◆ Prompt
Only the lines from the one containing "(152, 251) = (504, 107): yellow" through the end of the listing below belong in your answer; retype them exactly.

◆ The data
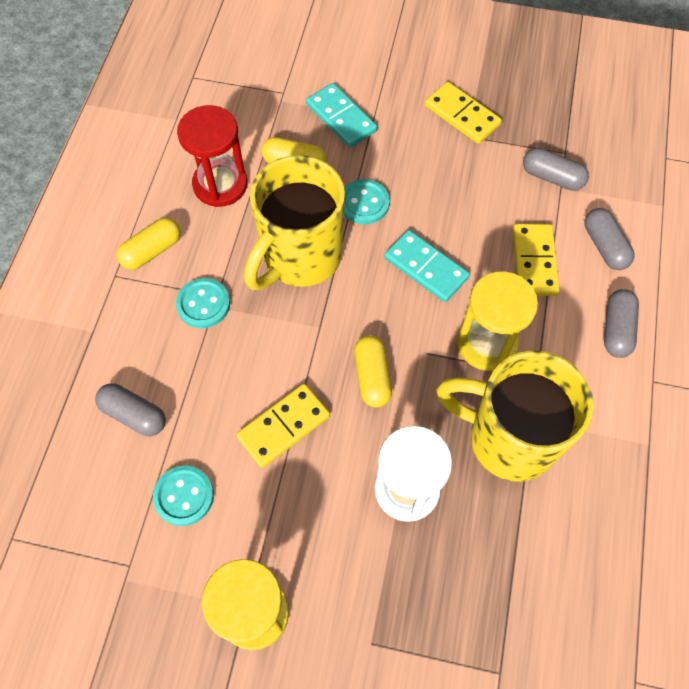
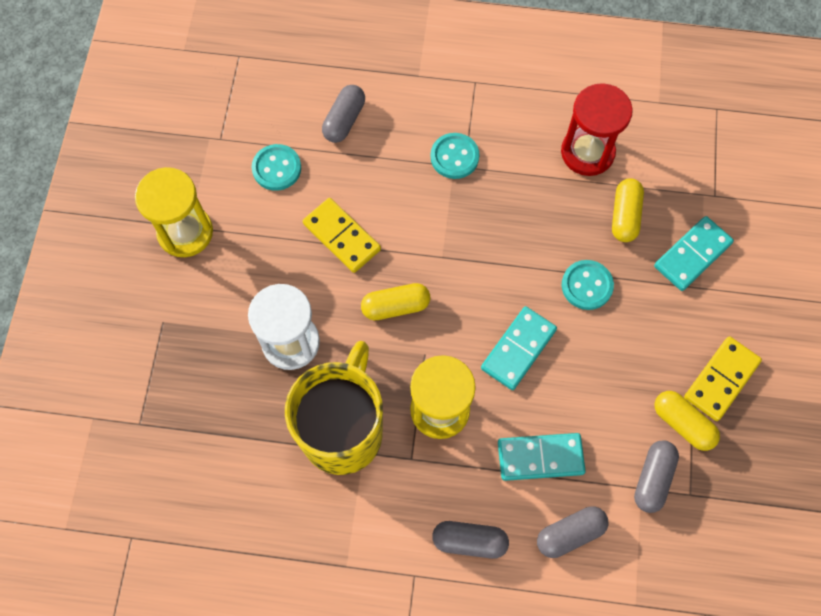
camera: 85 degrees right, 5 degrees up
(152, 251) = (504, 107): yellow capsule -> yellow capsule (682, 423)
(300, 258) = (514, 232): yellow mug -> none
(534, 261) = (540, 457): yellow domino -> turquoise domino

◆ Exercise response
(152, 251) = (504, 107): yellow capsule -> yellow capsule (682, 423)
(300, 258) = (514, 232): yellow mug -> none
(534, 261) = (540, 457): yellow domino -> turquoise domino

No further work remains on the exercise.